- **Your task**:
Working from the entries that follow, retype each one without any alteration.

- **Available data**:
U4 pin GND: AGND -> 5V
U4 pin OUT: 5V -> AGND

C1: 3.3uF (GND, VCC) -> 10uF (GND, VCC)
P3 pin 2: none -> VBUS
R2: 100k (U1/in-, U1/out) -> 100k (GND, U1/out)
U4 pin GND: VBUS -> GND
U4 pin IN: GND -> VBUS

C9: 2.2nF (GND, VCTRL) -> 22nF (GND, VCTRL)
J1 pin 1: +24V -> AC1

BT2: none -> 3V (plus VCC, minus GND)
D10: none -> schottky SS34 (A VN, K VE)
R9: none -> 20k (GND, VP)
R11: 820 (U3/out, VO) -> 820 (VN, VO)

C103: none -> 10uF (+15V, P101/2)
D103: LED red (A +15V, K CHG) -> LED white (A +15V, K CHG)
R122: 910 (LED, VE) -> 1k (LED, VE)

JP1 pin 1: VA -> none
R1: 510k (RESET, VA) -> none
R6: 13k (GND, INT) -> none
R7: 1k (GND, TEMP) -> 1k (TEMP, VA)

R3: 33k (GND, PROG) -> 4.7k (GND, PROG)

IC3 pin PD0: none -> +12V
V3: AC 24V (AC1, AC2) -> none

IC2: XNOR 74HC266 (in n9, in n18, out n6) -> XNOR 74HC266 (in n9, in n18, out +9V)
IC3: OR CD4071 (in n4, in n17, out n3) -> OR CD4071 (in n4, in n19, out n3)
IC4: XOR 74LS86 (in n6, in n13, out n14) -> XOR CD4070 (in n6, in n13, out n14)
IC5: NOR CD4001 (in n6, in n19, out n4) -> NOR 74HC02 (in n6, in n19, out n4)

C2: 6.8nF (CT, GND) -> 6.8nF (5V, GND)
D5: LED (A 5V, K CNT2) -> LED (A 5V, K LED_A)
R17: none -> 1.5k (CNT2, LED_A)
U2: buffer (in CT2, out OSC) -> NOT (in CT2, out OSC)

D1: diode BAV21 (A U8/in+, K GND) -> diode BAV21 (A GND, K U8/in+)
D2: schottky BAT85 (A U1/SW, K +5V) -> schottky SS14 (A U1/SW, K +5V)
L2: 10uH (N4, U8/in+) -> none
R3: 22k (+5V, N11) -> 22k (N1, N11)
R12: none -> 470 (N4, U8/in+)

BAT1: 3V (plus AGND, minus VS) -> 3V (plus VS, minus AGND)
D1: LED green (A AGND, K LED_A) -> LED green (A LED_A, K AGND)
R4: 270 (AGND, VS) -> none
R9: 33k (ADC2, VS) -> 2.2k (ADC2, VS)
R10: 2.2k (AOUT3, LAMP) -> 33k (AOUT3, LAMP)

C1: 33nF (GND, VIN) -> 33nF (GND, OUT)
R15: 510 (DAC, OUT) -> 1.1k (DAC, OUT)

- **Exercise output**:
U4 pin GND: AGND -> 5V
U4 pin OUT: 5V -> AGND

C1: 3.3uF (GND, VCC) -> 10uF (GND, VCC)
P3 pin 2: none -> VBUS
R2: 100k (U1/in-, U1/out) -> 100k (GND, U1/out)
U4 pin GND: VBUS -> GND
U4 pin IN: GND -> VBUS

C9: 2.2nF (GND, VCTRL) -> 22nF (GND, VCTRL)
J1 pin 1: +24V -> AC1

BT2: none -> 3V (plus VCC, minus GND)
D10: none -> schottky SS34 (A VN, K VE)
R9: none -> 20k (GND, VP)
R11: 820 (U3/out, VO) -> 820 (VN, VO)

C103: none -> 10uF (+15V, P101/2)
D103: LED red (A +15V, K CHG) -> LED white (A +15V, K CHG)
R122: 910 (LED, VE) -> 1k (LED, VE)

JP1 pin 1: VA -> none
R1: 510k (RESET, VA) -> none
R6: 13k (GND, INT) -> none
R7: 1k (GND, TEMP) -> 1k (TEMP, VA)

R3: 33k (GND, PROG) -> 4.7k (GND, PROG)

IC3 pin PD0: none -> +12V
V3: AC 24V (AC1, AC2) -> none

IC2: XNOR 74HC266 (in n9, in n18, out n6) -> XNOR 74HC266 (in n9, in n18, out +9V)
IC3: OR CD4071 (in n4, in n17, out n3) -> OR CD4071 (in n4, in n19, out n3)
IC4: XOR 74LS86 (in n6, in n13, out n14) -> XOR CD4070 (in n6, in n13, out n14)
IC5: NOR CD4001 (in n6, in n19, out n4) -> NOR 74HC02 (in n6, in n19, out n4)

C2: 6.8nF (CT, GND) -> 6.8nF (5V, GND)
D5: LED (A 5V, K CNT2) -> LED (A 5V, K LED_A)
R17: none -> 1.5k (CNT2, LED_A)
U2: buffer (in CT2, out OSC) -> NOT (in CT2, out OSC)

D1: diode BAV21 (A U8/in+, K GND) -> diode BAV21 (A GND, K U8/in+)
D2: schottky BAT85 (A U1/SW, K +5V) -> schottky SS14 (A U1/SW, K +5V)
L2: 10uH (N4, U8/in+) -> none
R3: 22k (+5V, N11) -> 22k (N1, N11)
R12: none -> 470 (N4, U8/in+)

BAT1: 3V (plus AGND, minus VS) -> 3V (plus VS, minus AGND)
D1: LED green (A AGND, K LED_A) -> LED green (A LED_A, K AGND)
R4: 270 (AGND, VS) -> none
R9: 33k (ADC2, VS) -> 2.2k (ADC2, VS)
R10: 2.2k (AOUT3, LAMP) -> 33k (AOUT3, LAMP)

C1: 33nF (GND, VIN) -> 33nF (GND, OUT)
R15: 510 (DAC, OUT) -> 1.1k (DAC, OUT)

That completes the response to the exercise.